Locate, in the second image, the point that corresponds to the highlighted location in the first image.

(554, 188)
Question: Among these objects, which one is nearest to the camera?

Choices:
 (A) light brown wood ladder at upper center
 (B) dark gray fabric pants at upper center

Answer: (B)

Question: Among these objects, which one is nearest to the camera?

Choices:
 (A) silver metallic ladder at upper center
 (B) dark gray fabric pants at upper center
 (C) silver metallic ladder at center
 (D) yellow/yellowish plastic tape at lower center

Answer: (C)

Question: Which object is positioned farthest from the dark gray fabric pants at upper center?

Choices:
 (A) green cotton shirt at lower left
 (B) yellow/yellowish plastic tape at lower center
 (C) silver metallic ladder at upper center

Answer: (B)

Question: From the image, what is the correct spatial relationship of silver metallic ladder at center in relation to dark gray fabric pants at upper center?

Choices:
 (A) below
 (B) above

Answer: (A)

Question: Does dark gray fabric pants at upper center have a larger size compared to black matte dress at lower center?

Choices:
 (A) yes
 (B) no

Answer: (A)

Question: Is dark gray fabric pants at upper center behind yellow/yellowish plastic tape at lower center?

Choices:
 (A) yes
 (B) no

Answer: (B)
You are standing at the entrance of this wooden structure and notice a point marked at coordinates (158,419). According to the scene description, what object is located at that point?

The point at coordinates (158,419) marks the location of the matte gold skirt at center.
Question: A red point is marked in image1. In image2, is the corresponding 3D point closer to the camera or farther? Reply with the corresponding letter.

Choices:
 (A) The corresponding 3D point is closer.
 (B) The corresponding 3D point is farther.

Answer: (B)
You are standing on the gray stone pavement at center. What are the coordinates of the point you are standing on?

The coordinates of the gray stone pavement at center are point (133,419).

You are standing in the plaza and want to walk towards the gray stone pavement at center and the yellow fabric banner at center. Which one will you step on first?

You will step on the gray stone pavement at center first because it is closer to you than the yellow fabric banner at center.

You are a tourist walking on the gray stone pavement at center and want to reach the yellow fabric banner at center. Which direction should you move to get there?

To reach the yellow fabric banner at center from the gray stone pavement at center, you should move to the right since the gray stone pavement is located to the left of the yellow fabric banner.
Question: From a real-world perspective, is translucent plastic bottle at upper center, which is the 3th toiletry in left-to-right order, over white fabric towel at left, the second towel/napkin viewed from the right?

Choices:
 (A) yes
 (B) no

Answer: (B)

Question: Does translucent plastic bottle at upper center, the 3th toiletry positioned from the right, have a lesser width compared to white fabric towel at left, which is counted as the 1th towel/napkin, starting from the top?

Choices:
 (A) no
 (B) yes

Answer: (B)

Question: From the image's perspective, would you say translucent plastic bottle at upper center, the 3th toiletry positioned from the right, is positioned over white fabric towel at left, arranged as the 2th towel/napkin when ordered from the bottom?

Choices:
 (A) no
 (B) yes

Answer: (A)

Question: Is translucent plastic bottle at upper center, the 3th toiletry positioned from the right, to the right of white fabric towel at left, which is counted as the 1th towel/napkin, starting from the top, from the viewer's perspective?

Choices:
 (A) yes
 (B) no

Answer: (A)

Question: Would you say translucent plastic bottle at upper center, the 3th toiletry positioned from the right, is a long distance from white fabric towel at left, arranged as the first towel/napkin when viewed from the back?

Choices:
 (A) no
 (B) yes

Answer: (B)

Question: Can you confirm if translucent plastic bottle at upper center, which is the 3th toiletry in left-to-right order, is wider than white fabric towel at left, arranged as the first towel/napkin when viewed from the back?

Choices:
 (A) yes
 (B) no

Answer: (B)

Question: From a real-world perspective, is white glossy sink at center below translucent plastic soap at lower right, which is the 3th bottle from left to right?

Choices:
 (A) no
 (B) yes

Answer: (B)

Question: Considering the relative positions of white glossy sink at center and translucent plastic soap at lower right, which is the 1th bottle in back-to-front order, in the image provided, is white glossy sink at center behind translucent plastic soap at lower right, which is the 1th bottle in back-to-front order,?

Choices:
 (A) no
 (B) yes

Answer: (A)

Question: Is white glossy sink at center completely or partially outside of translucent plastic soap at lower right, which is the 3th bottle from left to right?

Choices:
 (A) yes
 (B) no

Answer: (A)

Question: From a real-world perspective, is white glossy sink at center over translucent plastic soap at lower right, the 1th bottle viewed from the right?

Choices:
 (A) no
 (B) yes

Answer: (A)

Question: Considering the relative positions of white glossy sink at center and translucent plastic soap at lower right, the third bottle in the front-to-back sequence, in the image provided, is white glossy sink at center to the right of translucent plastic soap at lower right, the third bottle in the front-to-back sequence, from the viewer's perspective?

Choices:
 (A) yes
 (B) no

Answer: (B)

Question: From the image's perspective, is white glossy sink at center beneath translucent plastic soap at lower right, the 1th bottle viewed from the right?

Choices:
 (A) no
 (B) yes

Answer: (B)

» What you should do:
Reproduce verbatim the lines starting at the one that contains "at center over" and ending at the last line.

» Solution to the exercise:
Question: From a real-world perspective, is white glossy sink at center over translucent plastic soap at lower right, the 1th bottle viewed from the right?

Choices:
 (A) no
 (B) yes

Answer: (A)

Question: Considering the relative positions of white glossy sink at center and translucent plastic soap at lower right, the third bottle in the front-to-back sequence, in the image provided, is white glossy sink at center to the right of translucent plastic soap at lower right, the third bottle in the front-to-back sequence, from the viewer's perspective?

Choices:
 (A) yes
 (B) no

Answer: (B)

Question: From the image's perspective, is white glossy sink at center beneath translucent plastic soap at lower right, the 1th bottle viewed from the right?

Choices:
 (A) no
 (B) yes

Answer: (B)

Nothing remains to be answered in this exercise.